▶ Work instructions:
Your answer should consist only of the lines from the line containing "yellow apple [254,425,301,483]" through the last line below, each repeated exactly.

Data shown START

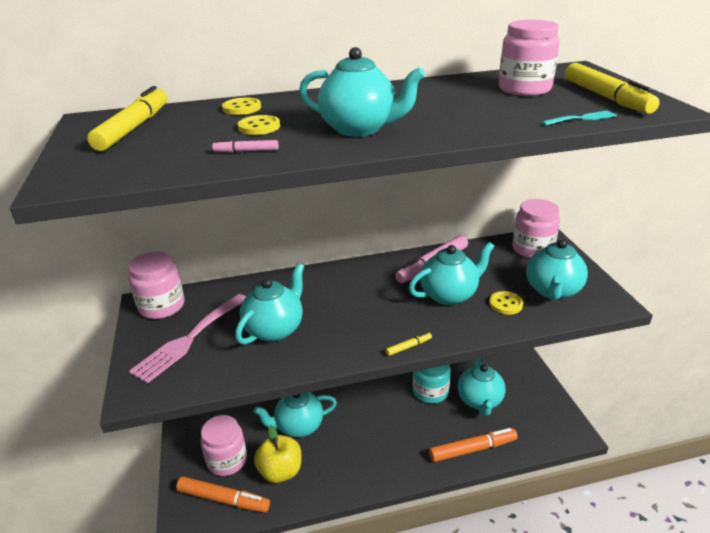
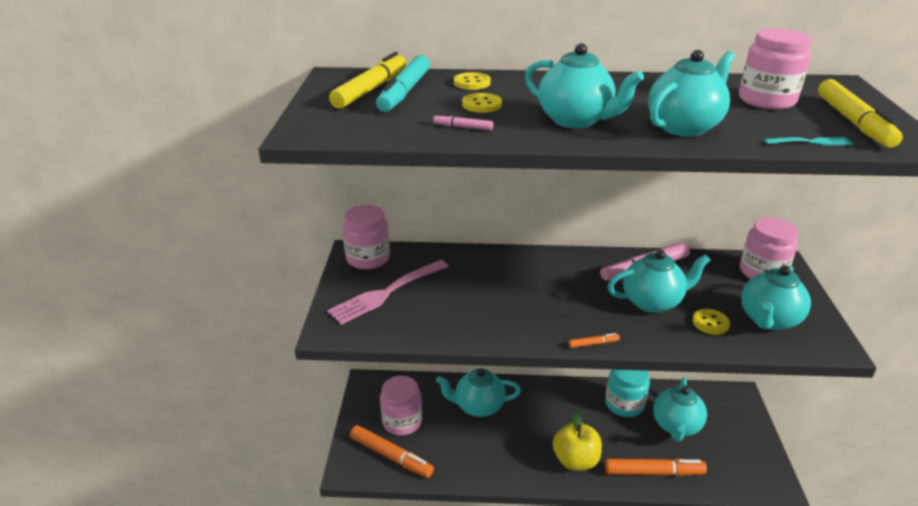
camera: 15 degrees right, 0 degrees up
turquoise teapot [235,263,304,345] -> turquoise teapot moved to [648,50,735,137]
yellow apple [254,425,301,483] -> yellow apple moved to [553,411,602,471]
yellow marker [386,332,432,356] -> orange marker [569,333,620,348]
none -> turquoise marker [376,55,430,112]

Data shown END

▶ Solution to the exercise:
yellow apple [254,425,301,483] -> yellow apple moved to [553,411,602,471]
yellow marker [386,332,432,356] -> orange marker [569,333,620,348]
none -> turquoise marker [376,55,430,112]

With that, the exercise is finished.